**** Material for the task ****

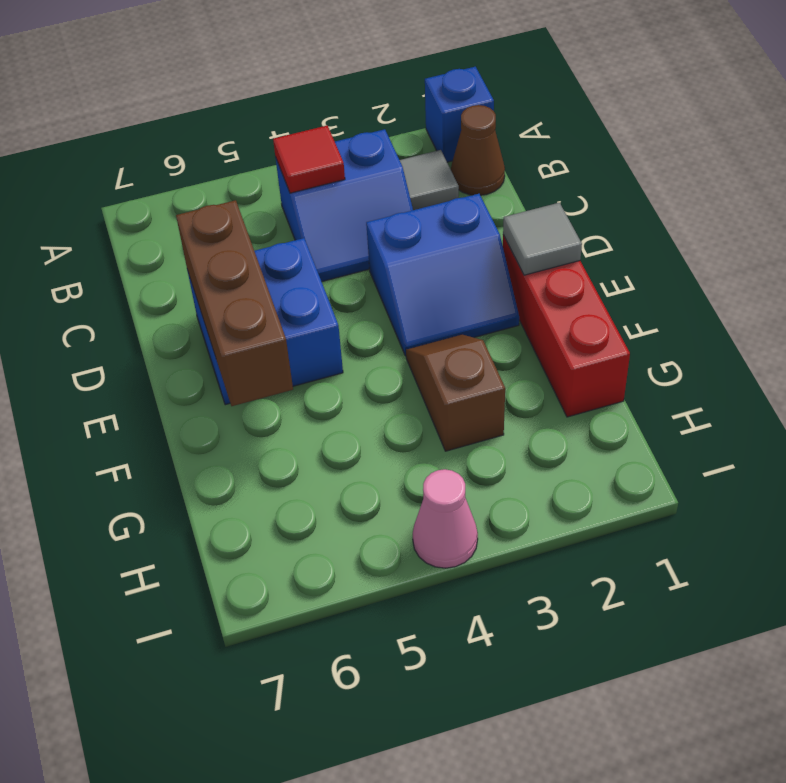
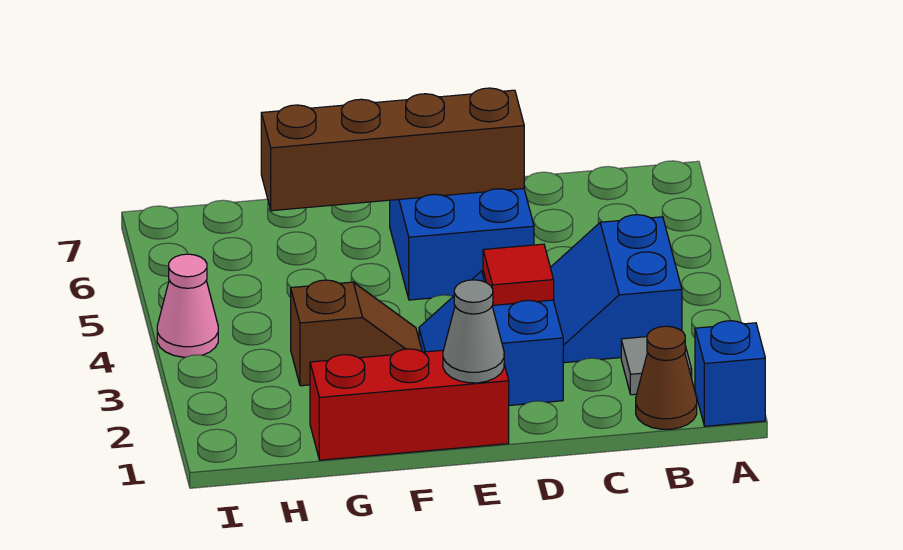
red tile B4 level 2 -> red tile D3 level 2
brown brick D6:F6 level 2 -> brown brick D6:G6 level 2
grey tile E1 level 2 -> grey cone E1 level 2

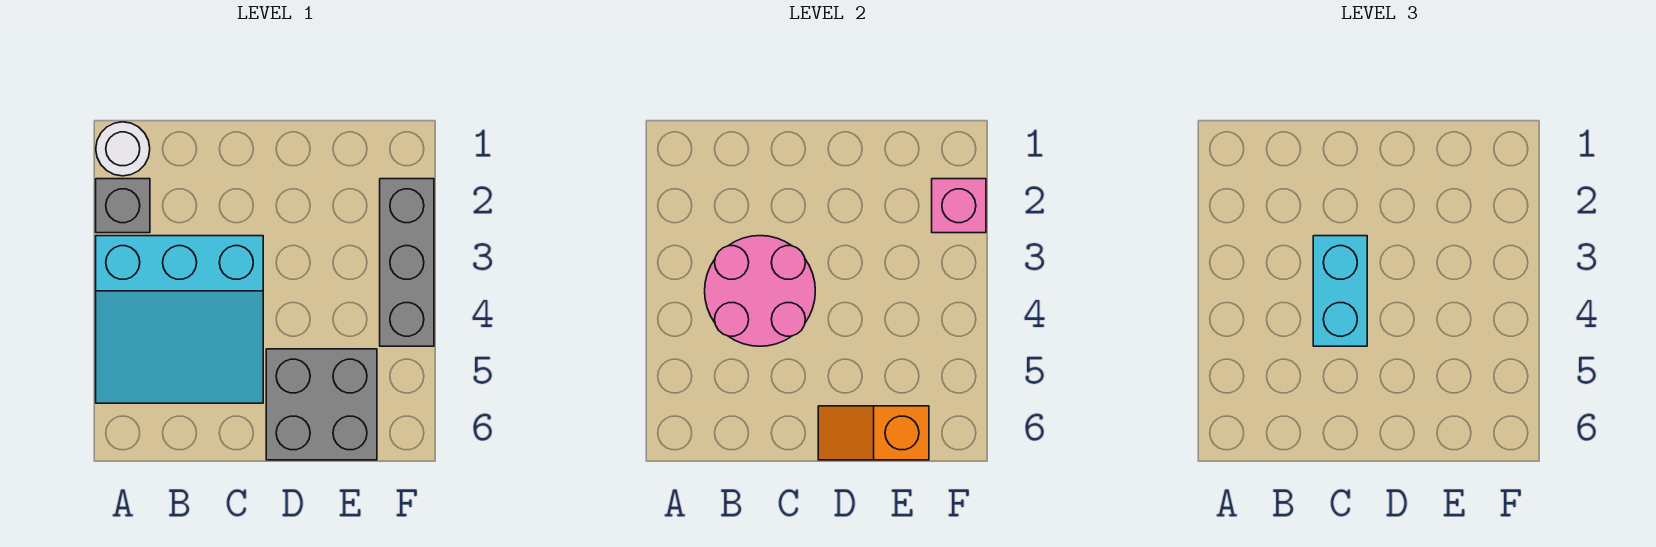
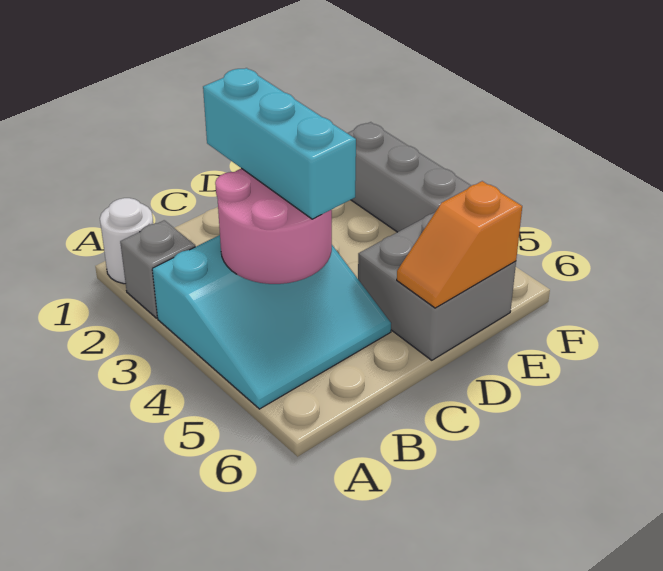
cyan brick C3:C4 level 3 -> cyan brick C2:C4 level 3
pink brick F2 level 2 -> none

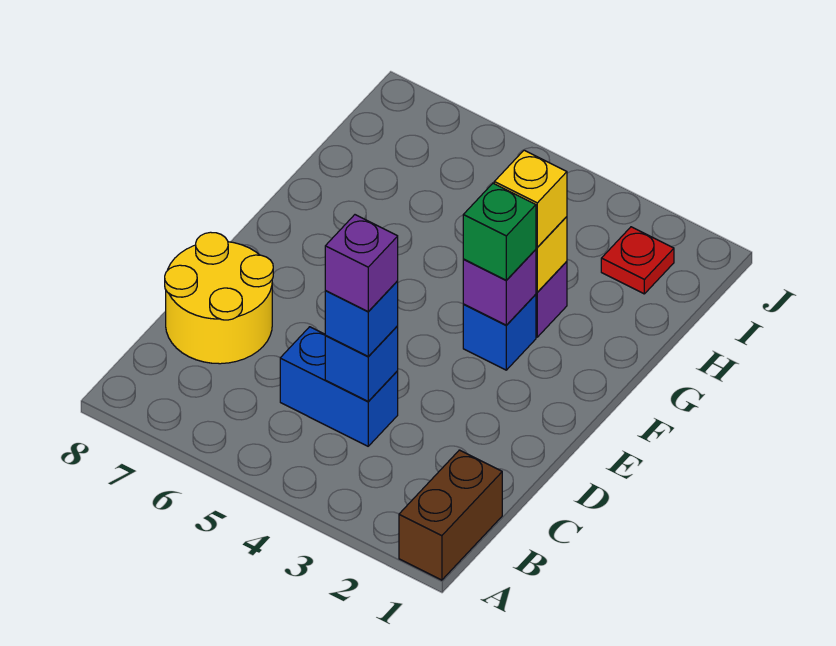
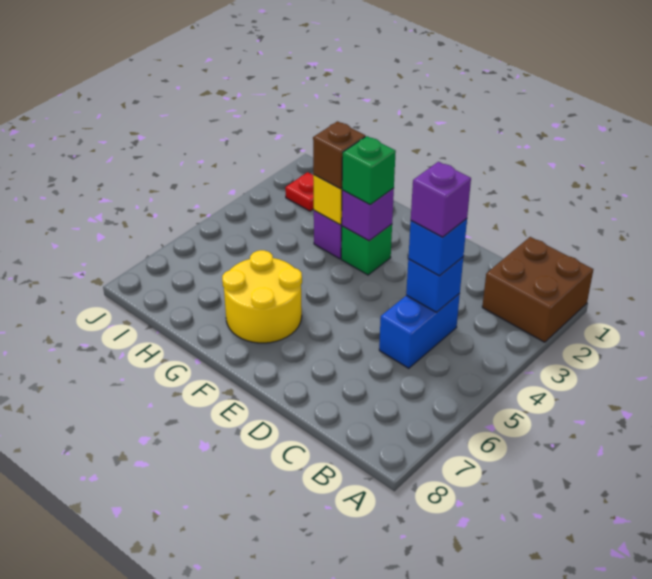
brown brick A1:B1 level 1 -> brown brick A1:B2 level 1
yellow round brick C7:D8 level 1 -> yellow round brick F6:G7 level 1
blue brick F3 level 1 -> green brick F3 level 1
yellow brick G3 level 3 -> brown brick G3 level 3

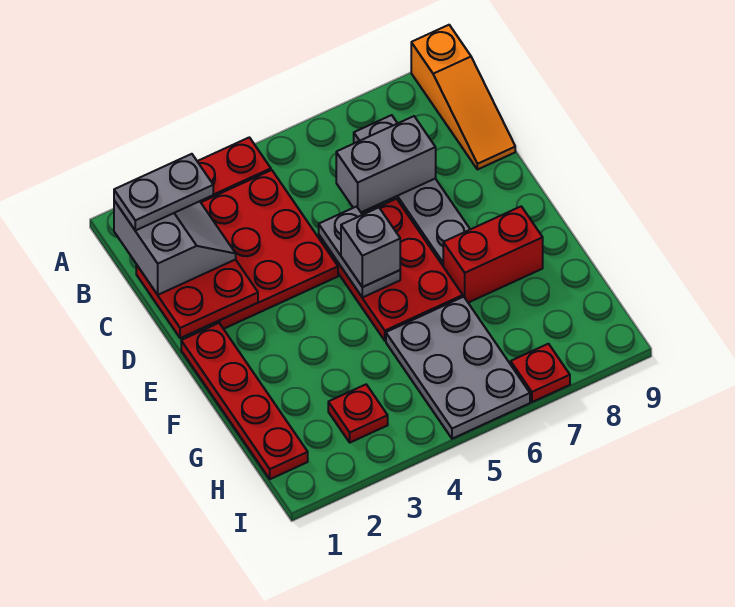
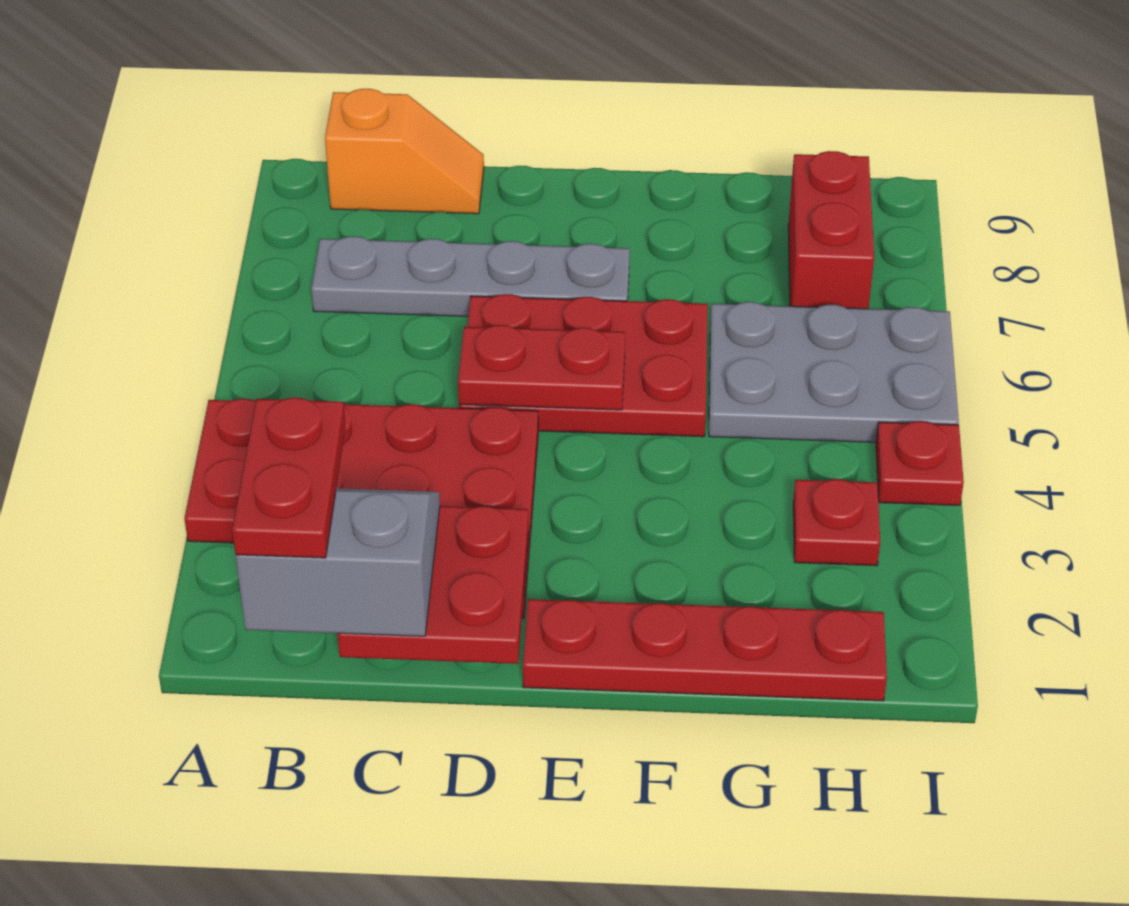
orange slope A9:C9 level 1 top A -> orange slope B9:C9 level 1 top B
grey plate B1:B2 level 4 -> red plate B1:B2 level 4
grey brick C6:C7 level 2 -> none
grey plate D5:E5 level 2 -> red plate D5:E5 level 2
grey brick E5 level 3 -> none
red brick F7:F8 level 1 -> red brick H7:H8 level 1
red plate I7 level 1 -> red plate I4 level 1

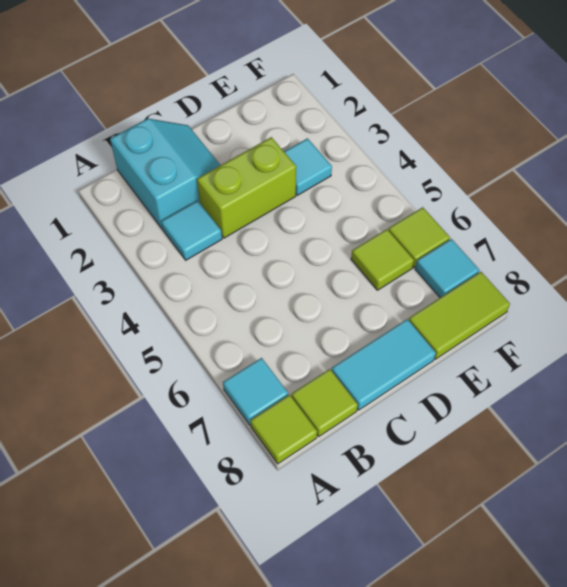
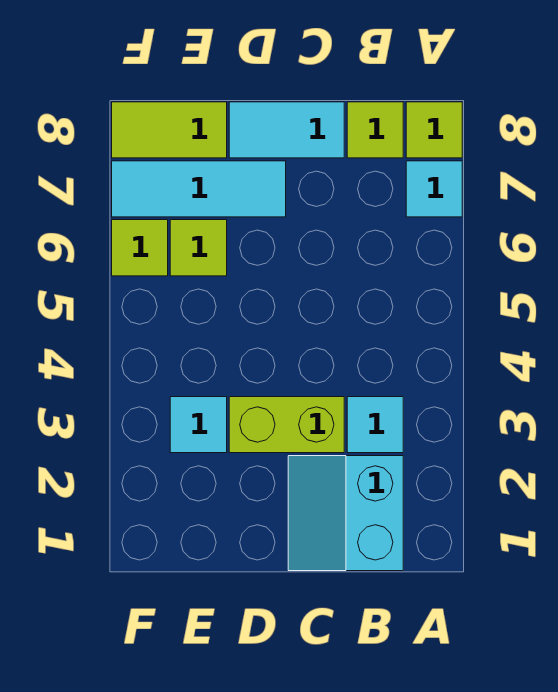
cyan tile F7 level 1 -> cyan tile D7:F7 level 1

****

§ What you have to do: Check the lines above and copy each one that includes "yellow".

§ Solution to the problem:
yellow round brick C7:D8 level 1 -> yellow round brick F6:G7 level 1
yellow brick G3 level 3 -> brown brick G3 level 3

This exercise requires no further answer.